● **Your goal**: I would like every line of the records below that contains the word "camera" copied.

● **Data supplied**:
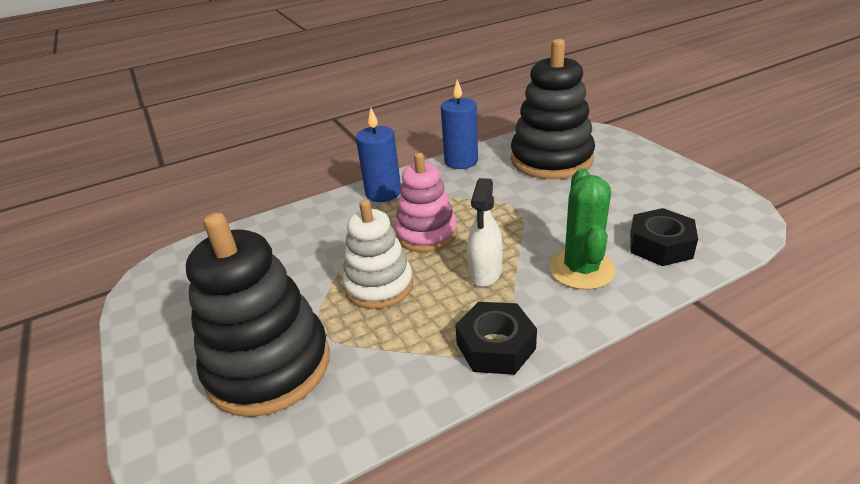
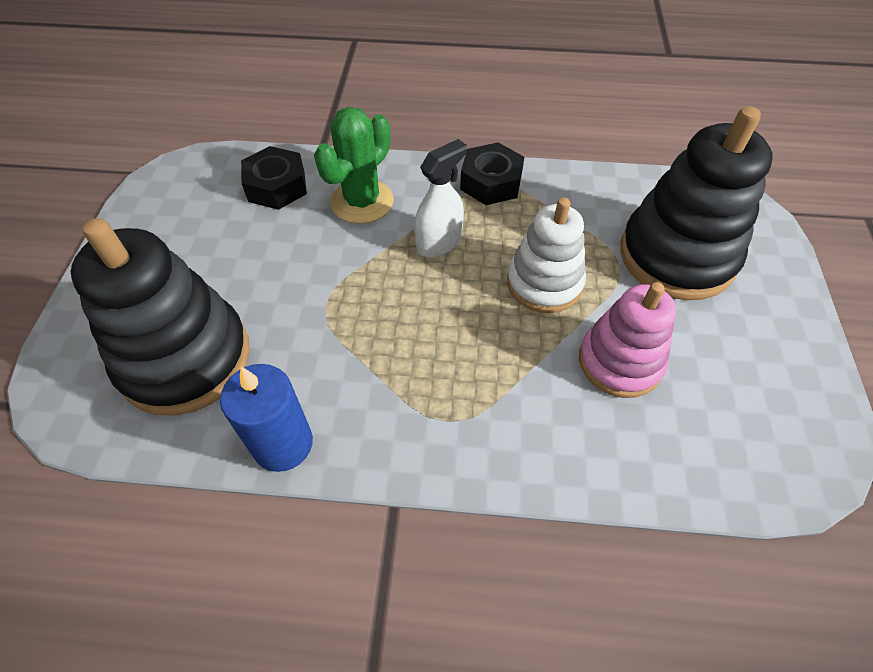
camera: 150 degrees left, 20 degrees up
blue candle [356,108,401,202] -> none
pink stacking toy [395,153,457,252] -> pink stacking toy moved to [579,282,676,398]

--

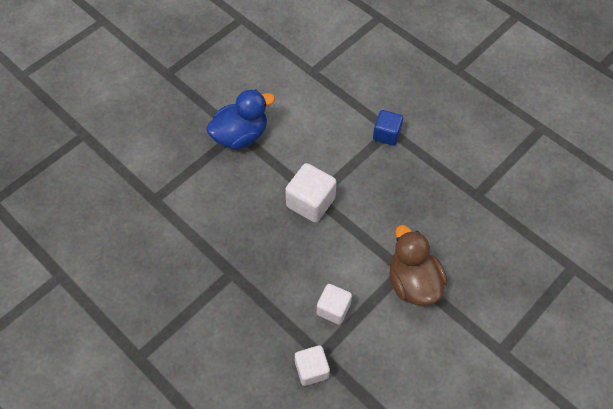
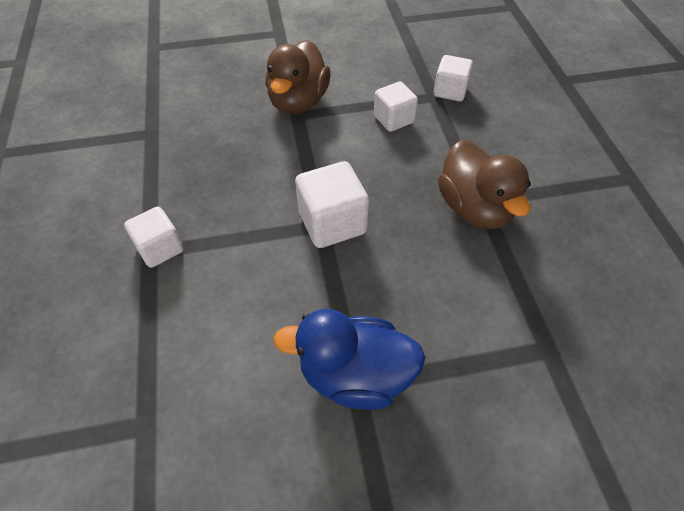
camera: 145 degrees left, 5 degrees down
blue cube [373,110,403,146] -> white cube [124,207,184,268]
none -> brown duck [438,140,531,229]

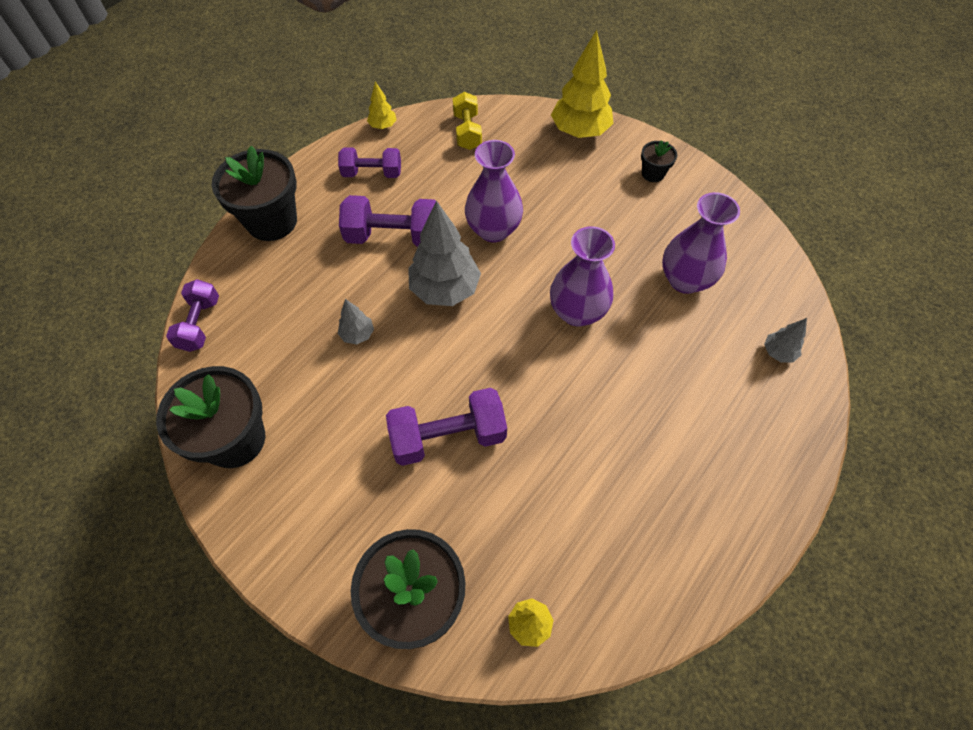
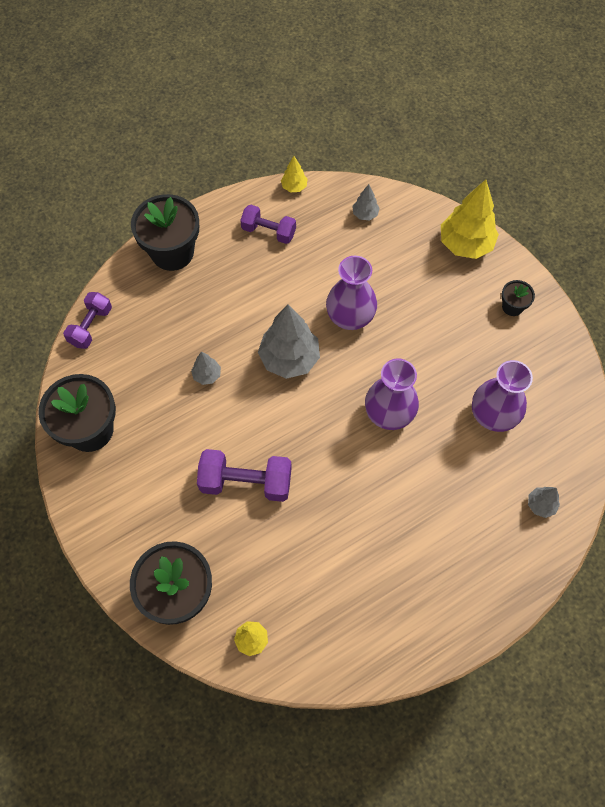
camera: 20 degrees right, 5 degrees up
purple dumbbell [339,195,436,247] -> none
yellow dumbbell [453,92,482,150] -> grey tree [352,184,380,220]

● **Answer to the problem**:
camera: 150 degrees left, 20 degrees up
camera: 145 degrees left, 5 degrees down
camera: 20 degrees right, 5 degrees up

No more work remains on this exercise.